Word for word and without images, transcribe all of the records.

[Given records]
________________________

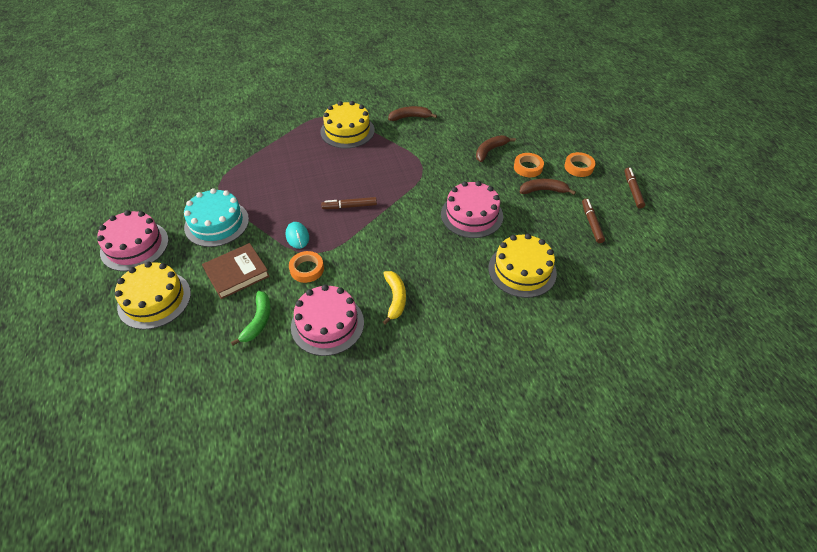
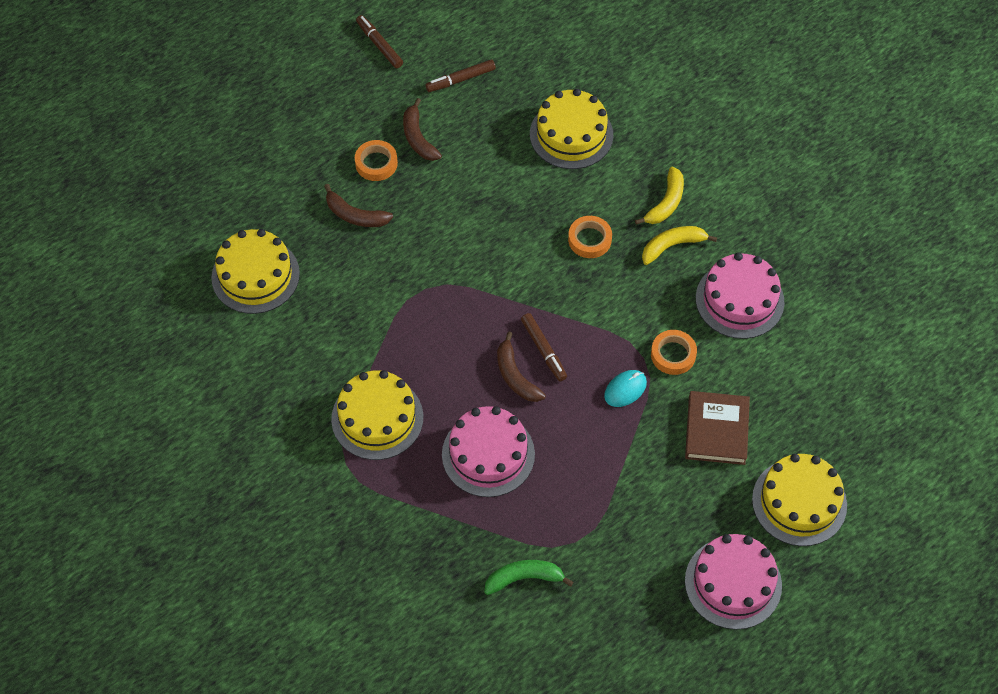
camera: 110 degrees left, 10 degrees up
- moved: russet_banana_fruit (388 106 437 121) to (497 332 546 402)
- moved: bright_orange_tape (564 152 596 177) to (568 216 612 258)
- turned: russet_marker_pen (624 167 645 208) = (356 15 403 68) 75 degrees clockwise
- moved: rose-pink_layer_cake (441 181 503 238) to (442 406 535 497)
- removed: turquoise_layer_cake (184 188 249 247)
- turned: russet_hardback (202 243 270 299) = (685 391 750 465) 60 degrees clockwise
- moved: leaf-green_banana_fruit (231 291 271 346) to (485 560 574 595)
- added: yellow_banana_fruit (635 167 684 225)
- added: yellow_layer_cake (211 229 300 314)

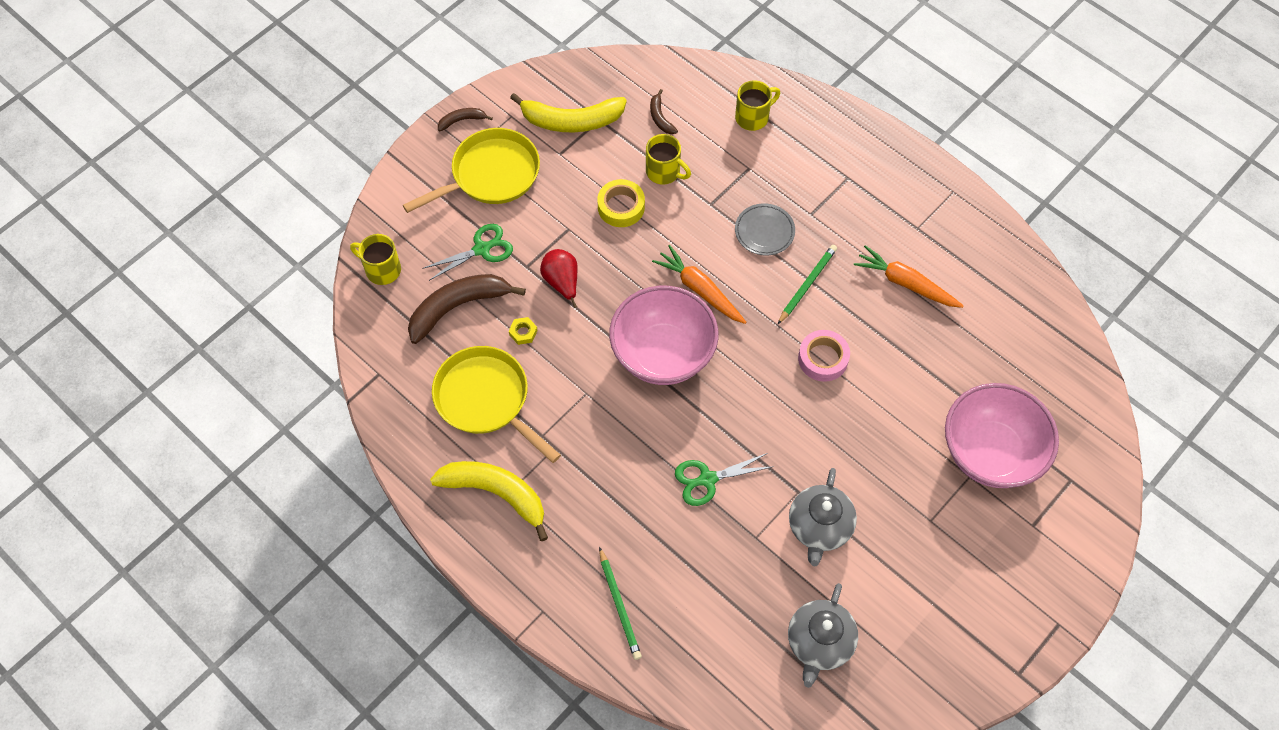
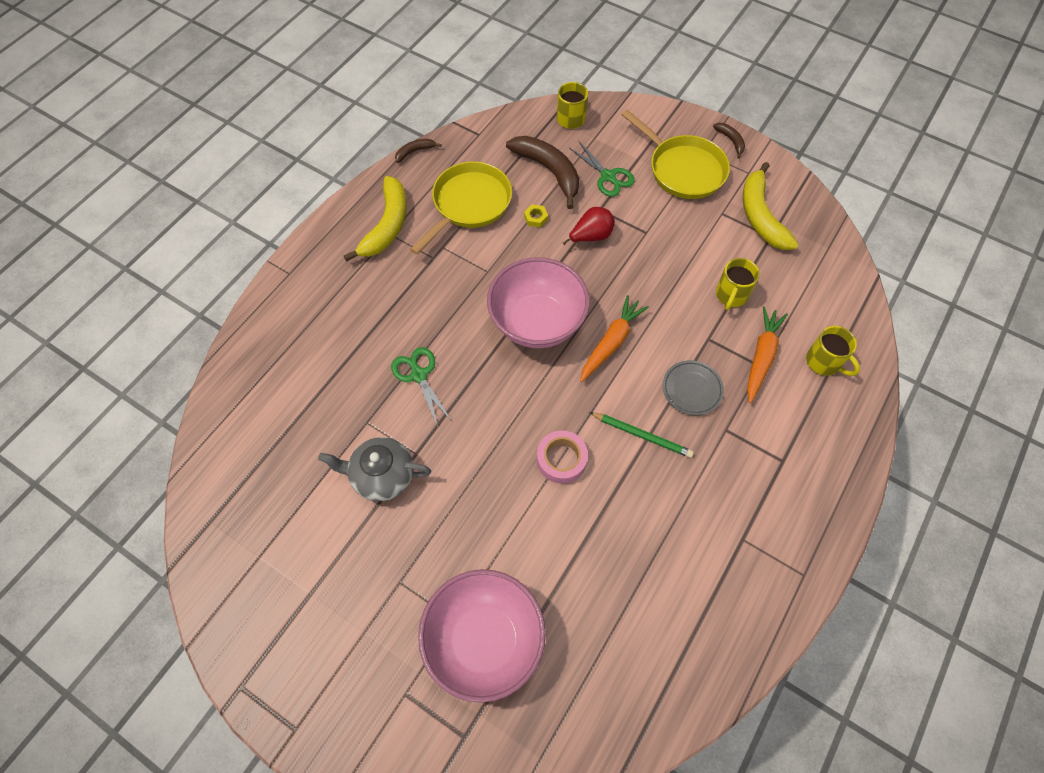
camera: 80 degrees right, 0 degrees up
- moved: russet_banana_fruit (650 89 678 134) to (395 139 442 163)
- removed: yellow_tape (597 179 645 227)
- moved: bright_orange_toy_carrot (854 245 964 308) to (747 306 788 403)
- removed: leaf-green_lead_pencil (599 547 642 660)
- removed: grey_teapot (788 583 858 688)

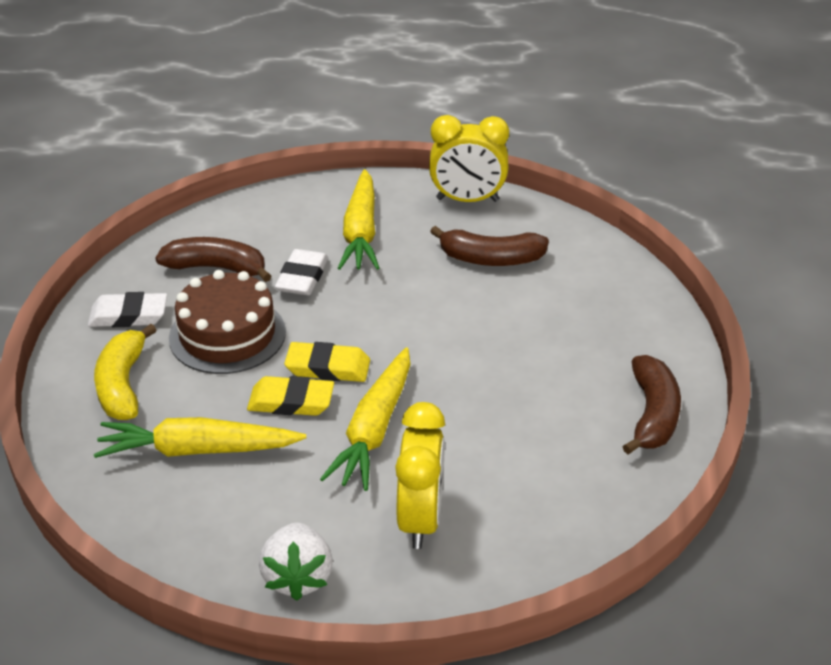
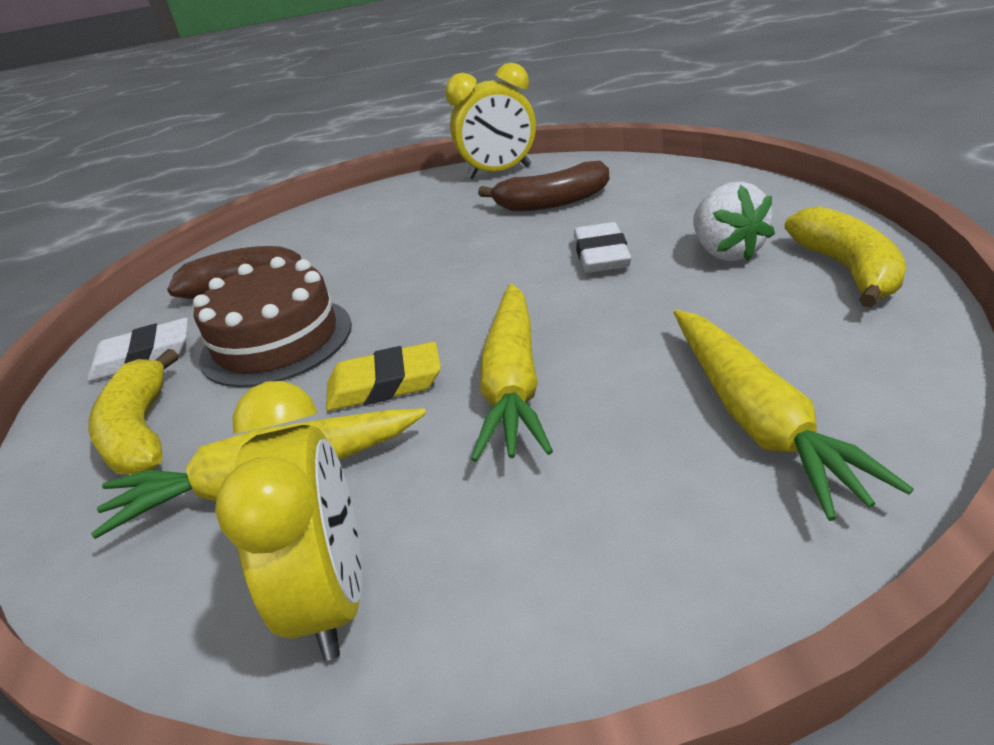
camera: 10 degrees left, 5 degrees down
- moved: yellow_toy_carrot (338 169 379 270) to (674 310 914 521)
- moved: pure_white_eraser (275 249 328 295) to (574 222 631 273)
- removed: yellow_eraser (284 342 370 382)
- recoloured: russet_banana_fruit (622 355 681 455) to yellow_banana_fruit (785 206 906 308)
- moved: yellow_bedside_clock (395 402 445 549) to (215 381 362 661)
- moved: pure_white_strawberry (259 522 333 601) to (693 182 775 262)

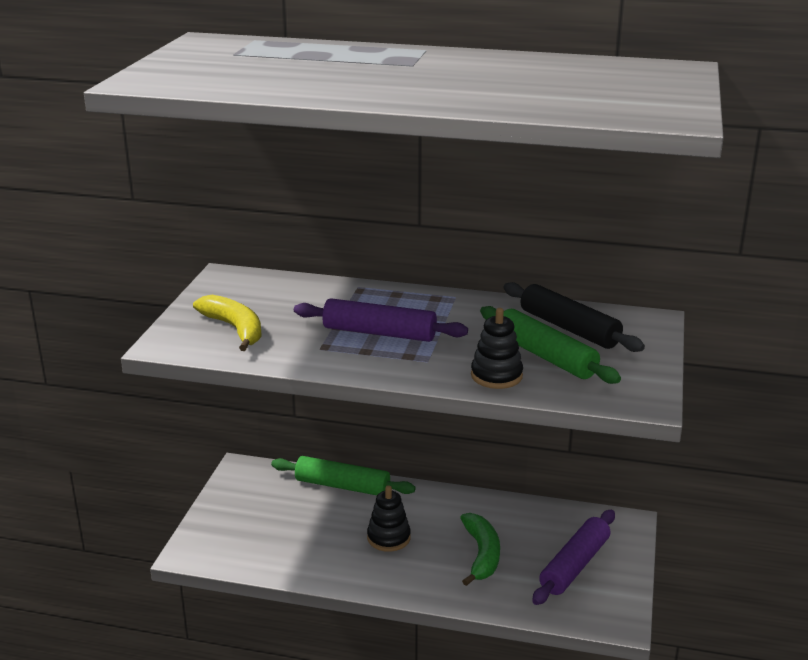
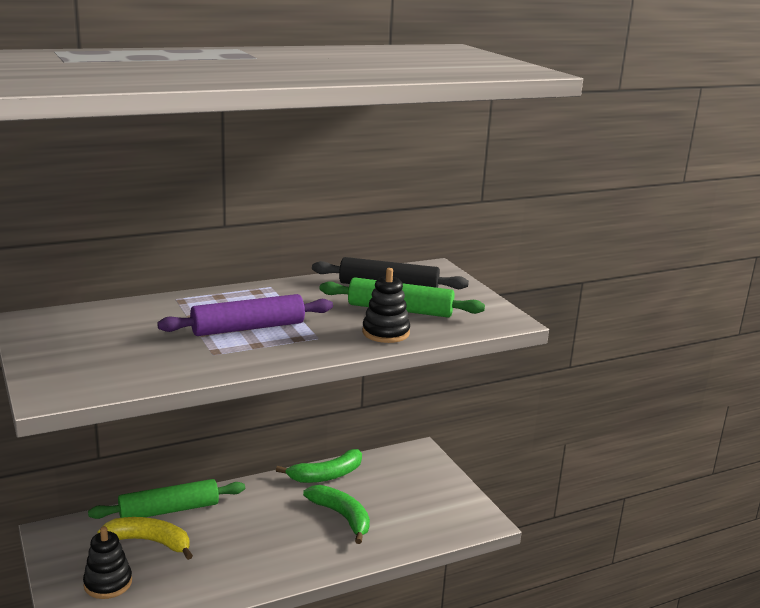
camera: 40 degrees left, 5 degrees down
- moved: yellow_banana_fruit (193 295 262 351) to (98 517 193 560)
- moved: jet-black_ring_stacker (367 485 411 552) to (83 526 132 599)
- removed: purple_pastry_roller (532 510 615 605)
- added: leaf-green_banana_fruit (276 449 362 483)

________________________

[Written reply]
camera: 110 degrees left, 10 degrees up
- moved: russet_banana_fruit (388 106 437 121) to (497 332 546 402)
- moved: bright_orange_tape (564 152 596 177) to (568 216 612 258)
- turned: russet_marker_pen (624 167 645 208) = (356 15 403 68) 75 degrees clockwise
- moved: rose-pink_layer_cake (441 181 503 238) to (442 406 535 497)
- removed: turquoise_layer_cake (184 188 249 247)
- turned: russet_hardback (202 243 270 299) = (685 391 750 465) 60 degrees clockwise
- moved: leaf-green_banana_fruit (231 291 271 346) to (485 560 574 595)
- added: yellow_banana_fruit (635 167 684 225)
- added: yellow_layer_cake (211 229 300 314)

camera: 80 degrees right, 0 degrees up
- moved: russet_banana_fruit (650 89 678 134) to (395 139 442 163)
- removed: yellow_tape (597 179 645 227)
- moved: bright_orange_toy_carrot (854 245 964 308) to (747 306 788 403)
- removed: leaf-green_lead_pencil (599 547 642 660)
- removed: grey_teapot (788 583 858 688)

camera: 10 degrees left, 5 degrees down
- moved: yellow_toy_carrot (338 169 379 270) to (674 310 914 521)
- moved: pure_white_eraser (275 249 328 295) to (574 222 631 273)
- removed: yellow_eraser (284 342 370 382)
- recoloured: russet_banana_fruit (622 355 681 455) to yellow_banana_fruit (785 206 906 308)
- moved: yellow_bedside_clock (395 402 445 549) to (215 381 362 661)
- moved: pure_white_strawberry (259 522 333 601) to (693 182 775 262)

camera: 40 degrees left, 5 degrees down
- moved: yellow_banana_fruit (193 295 262 351) to (98 517 193 560)
- moved: jet-black_ring_stacker (367 485 411 552) to (83 526 132 599)
- removed: purple_pastry_roller (532 510 615 605)
- added: leaf-green_banana_fruit (276 449 362 483)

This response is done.